▶ **GIVEN ENTRIES**
Segment Open

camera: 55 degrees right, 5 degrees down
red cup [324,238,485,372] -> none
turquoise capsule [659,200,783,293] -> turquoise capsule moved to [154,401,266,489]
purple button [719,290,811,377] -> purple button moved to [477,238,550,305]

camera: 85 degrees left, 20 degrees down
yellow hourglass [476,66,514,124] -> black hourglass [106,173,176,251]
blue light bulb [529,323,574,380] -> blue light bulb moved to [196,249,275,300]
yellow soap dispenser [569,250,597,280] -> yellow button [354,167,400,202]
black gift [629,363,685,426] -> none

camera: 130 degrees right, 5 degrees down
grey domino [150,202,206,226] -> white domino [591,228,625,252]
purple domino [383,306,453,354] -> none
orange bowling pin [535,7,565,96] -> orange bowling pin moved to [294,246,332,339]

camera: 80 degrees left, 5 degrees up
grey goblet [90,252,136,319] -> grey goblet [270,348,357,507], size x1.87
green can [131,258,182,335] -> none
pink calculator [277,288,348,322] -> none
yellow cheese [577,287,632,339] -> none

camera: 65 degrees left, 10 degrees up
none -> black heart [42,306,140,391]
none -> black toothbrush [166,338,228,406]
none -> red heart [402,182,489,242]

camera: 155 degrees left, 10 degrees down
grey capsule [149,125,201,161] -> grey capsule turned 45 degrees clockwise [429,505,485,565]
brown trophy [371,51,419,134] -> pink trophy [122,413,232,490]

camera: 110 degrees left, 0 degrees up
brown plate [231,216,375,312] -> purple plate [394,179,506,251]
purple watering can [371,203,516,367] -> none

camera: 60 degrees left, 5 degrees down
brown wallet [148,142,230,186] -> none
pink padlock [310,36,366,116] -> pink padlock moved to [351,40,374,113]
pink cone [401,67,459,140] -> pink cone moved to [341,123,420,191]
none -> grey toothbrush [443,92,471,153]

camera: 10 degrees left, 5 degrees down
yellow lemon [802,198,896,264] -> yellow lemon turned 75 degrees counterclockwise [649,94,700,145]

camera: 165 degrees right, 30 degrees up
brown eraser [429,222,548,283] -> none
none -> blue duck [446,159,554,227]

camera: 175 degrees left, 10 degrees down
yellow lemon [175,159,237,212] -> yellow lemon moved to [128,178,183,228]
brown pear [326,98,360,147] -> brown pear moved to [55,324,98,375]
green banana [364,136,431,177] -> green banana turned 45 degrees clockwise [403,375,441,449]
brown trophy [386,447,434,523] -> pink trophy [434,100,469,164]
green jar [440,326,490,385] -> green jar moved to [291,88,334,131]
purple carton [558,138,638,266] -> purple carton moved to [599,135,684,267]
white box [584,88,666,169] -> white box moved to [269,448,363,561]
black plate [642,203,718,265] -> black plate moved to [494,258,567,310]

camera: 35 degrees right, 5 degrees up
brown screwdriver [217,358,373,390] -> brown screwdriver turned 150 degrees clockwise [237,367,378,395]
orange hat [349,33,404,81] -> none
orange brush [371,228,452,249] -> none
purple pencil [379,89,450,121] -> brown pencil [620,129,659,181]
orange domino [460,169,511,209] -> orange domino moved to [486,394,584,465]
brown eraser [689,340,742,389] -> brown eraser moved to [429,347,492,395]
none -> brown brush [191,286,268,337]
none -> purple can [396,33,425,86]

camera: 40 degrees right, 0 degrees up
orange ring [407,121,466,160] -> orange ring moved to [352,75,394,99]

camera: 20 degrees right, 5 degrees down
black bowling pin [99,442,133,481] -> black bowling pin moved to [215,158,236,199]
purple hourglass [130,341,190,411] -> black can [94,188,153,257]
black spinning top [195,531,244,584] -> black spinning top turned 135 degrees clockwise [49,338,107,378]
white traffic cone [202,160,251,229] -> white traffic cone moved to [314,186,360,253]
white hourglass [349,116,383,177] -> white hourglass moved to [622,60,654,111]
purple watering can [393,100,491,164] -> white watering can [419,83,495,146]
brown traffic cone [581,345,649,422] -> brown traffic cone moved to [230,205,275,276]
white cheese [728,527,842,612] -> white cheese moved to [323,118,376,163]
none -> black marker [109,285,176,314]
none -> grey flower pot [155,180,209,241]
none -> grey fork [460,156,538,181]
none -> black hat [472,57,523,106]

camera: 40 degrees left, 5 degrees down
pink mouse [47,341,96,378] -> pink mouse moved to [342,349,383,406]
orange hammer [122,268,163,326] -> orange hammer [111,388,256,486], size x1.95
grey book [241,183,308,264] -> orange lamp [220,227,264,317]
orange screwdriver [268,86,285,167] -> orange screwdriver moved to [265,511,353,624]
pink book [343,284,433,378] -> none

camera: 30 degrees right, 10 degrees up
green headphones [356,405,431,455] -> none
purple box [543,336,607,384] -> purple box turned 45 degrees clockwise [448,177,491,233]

Segment Closed

▶ **TASK OBJECTIVE**
Could you transcribe the entries above word for word, from the line with "none -> black toothbrush [166,338,228,406]" down to the line with "purple watering can [371,203,516,367] -> none", keeping both?

▶ **FINISHED EXERCISE**
none -> black toothbrush [166,338,228,406]
none -> red heart [402,182,489,242]

camera: 155 degrees left, 10 degrees down
grey capsule [149,125,201,161] -> grey capsule turned 45 degrees clockwise [429,505,485,565]
brown trophy [371,51,419,134] -> pink trophy [122,413,232,490]

camera: 110 degrees left, 0 degrees up
brown plate [231,216,375,312] -> purple plate [394,179,506,251]
purple watering can [371,203,516,367] -> none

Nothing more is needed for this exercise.